DATA EXTRACT START
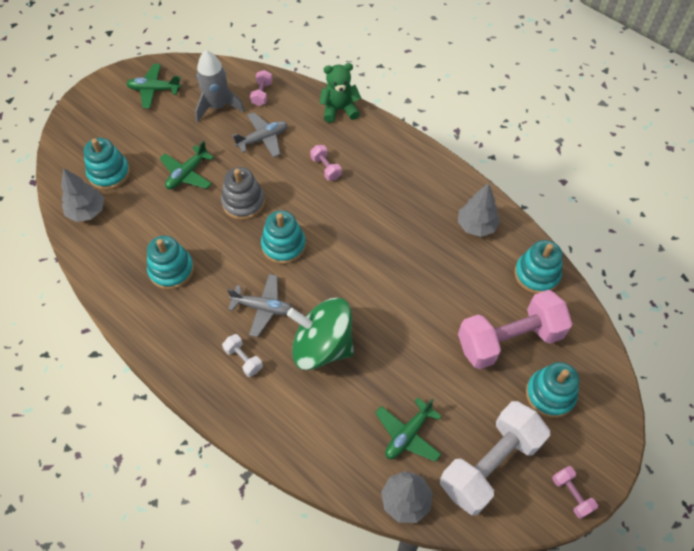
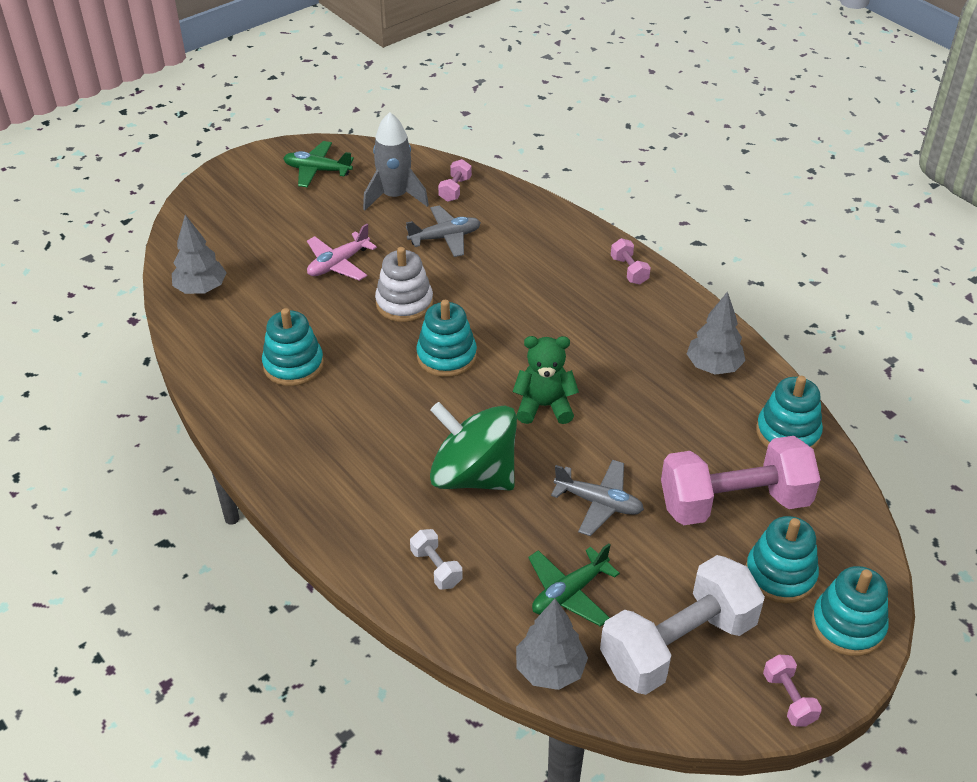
camera: 10 degrees right, 15 degrees down
(109, 173) = (239, 252): turquoise stacking toy -> turquoise stacking toy (847, 625)
(187, 174) = (338, 264): green plane -> pink plane
(243, 202) = (404, 303): grey stacking toy -> white stacking toy
(243, 359) = (365, 475): white dumbbell -> white dumbbell (436, 568)
(263, 307) = (403, 421): grey plane -> grey plane (599, 503)
(326, 168) = (521, 278): pink dumbbell -> pink dumbbell (629, 270)
(339, 109) = (553, 217): green teddy bear -> green teddy bear (544, 406)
DATA EXTRACT END
• _EXERCISE_
Please copy the line that contains "(326, 168) = (521, 278): pink" and each line after it through the end of the records, exactly, and no other lines.

• _ANSWER TO THIS EXERCISE_
(326, 168) = (521, 278): pink dumbbell -> pink dumbbell (629, 270)
(339, 109) = (553, 217): green teddy bear -> green teddy bear (544, 406)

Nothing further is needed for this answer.